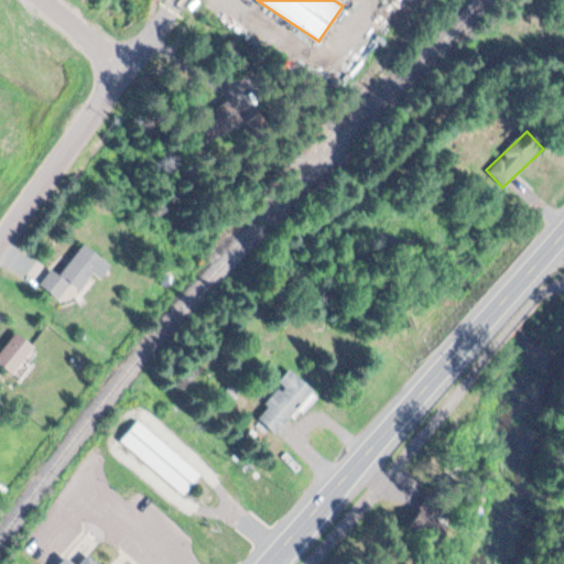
[(63,277),(53,270),(42,286),(62,300),(72,285),(82,292),(105,260),(85,246),(63,277)]
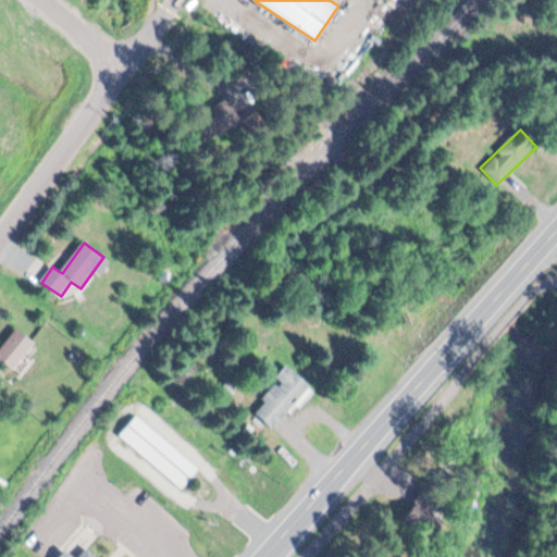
[(0,359),(14,371),(37,345),(19,329),(0,350),(0,359)]
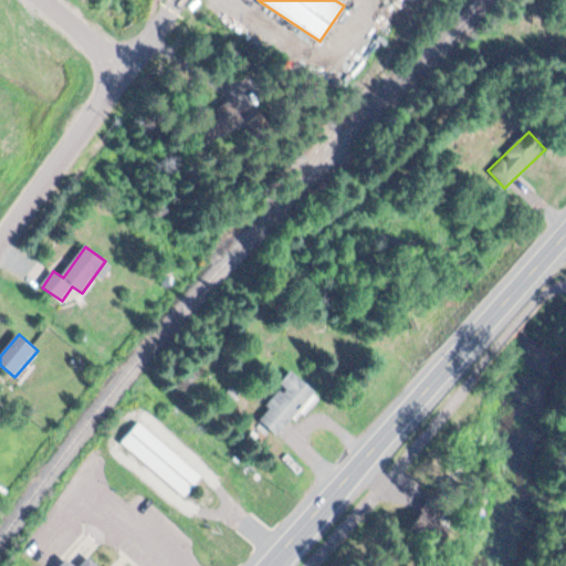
[(257,418),(281,439),(318,395),(294,374),(257,418)]
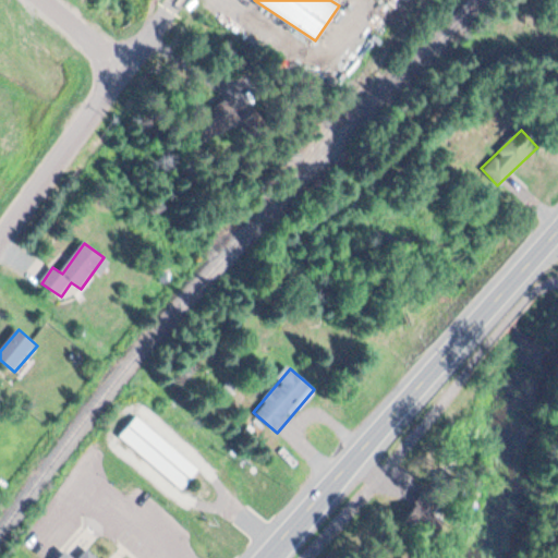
[(137,415),(120,437),(183,490),(202,469),(137,415)]
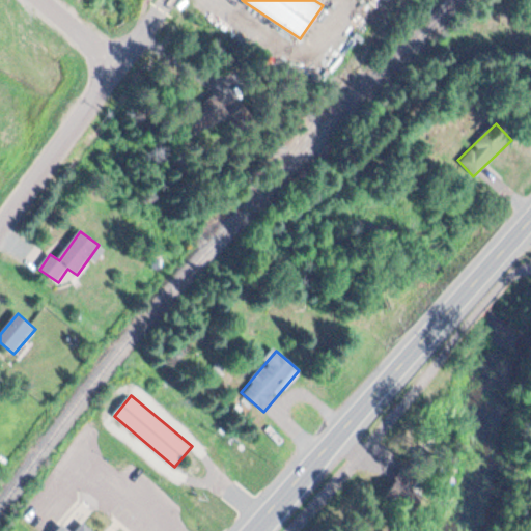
[(54,530),(94,530),(85,523),(77,530),(73,530),(63,522),(54,530)]
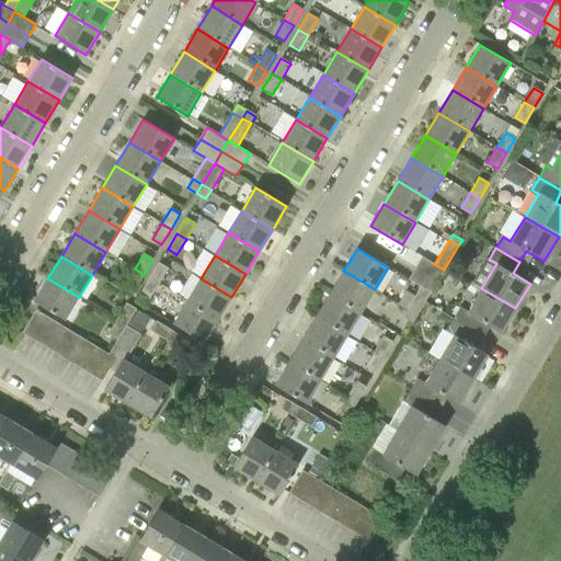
[(444,270),(434,264),(422,256),(415,268),(437,282),(444,270)]
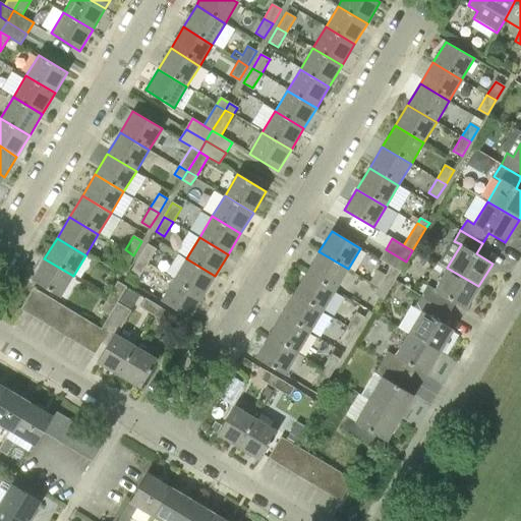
[(138,258),(148,264),(156,249),(148,244),(138,258)]
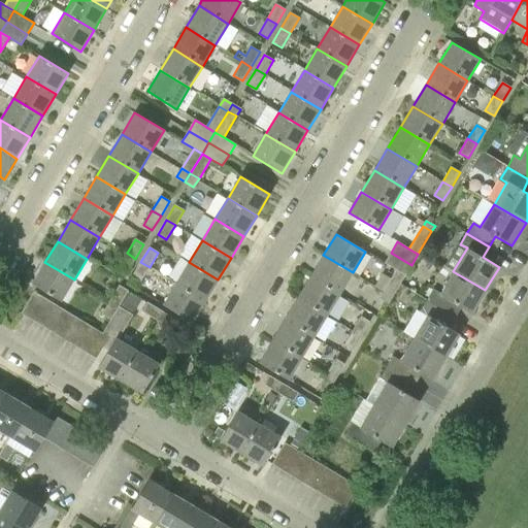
[(118,267),(127,272),(135,259),(127,253),(118,267)]
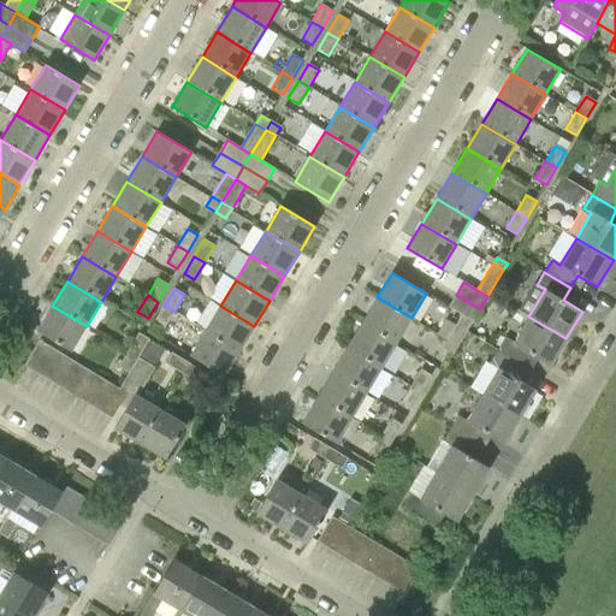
[(462,315),(473,321),(480,309),(456,295),(449,307),(462,315)]
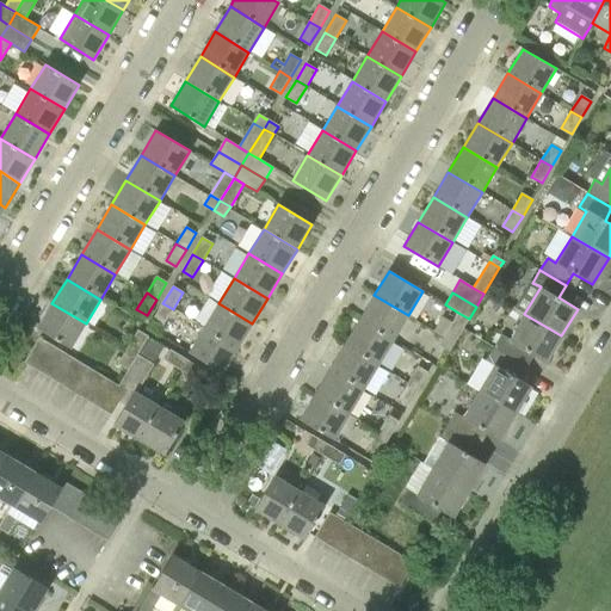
[(393,340),(408,315),(374,295),(359,320),(393,340)]
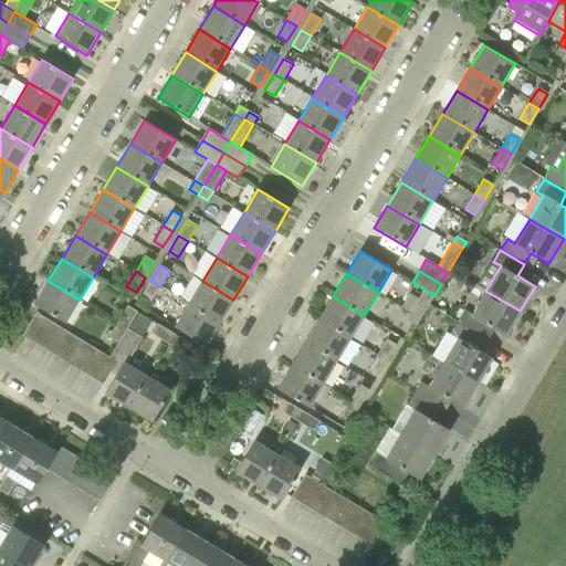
[(80,300),(48,281),(34,304),(65,323),(80,300)]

___

— EXERCISE DETAILS —
Please give back the material above exactly as written, pictures omitted.

— OUTPUT —
[(63,277),(53,270),(42,286),(62,300),(72,285),(82,292),(105,260),(85,246),(63,277)]
[(0,359),(14,371),(37,345),(19,329),(0,350),(0,359)]
[(257,418),(281,439),(318,395),(294,374),(257,418)]
[(137,415),(120,437),(183,490),(202,469),(137,415)]
[(54,530),(94,530),(85,523),(77,530),(73,530),(63,522),(54,530)]
[(444,270),(434,264),(422,256),(415,268),(437,282),(444,270)]
[(138,258),(148,264),(156,249),(148,244),(138,258)]
[(118,267),(127,272),(135,259),(127,253),(118,267)]
[(462,315),(473,321),(480,309),(456,295),(449,307),(462,315)]
[(393,340),(408,315),(374,295),(359,320),(393,340)]
[(80,300),(48,281),(34,304),(65,323),(80,300)]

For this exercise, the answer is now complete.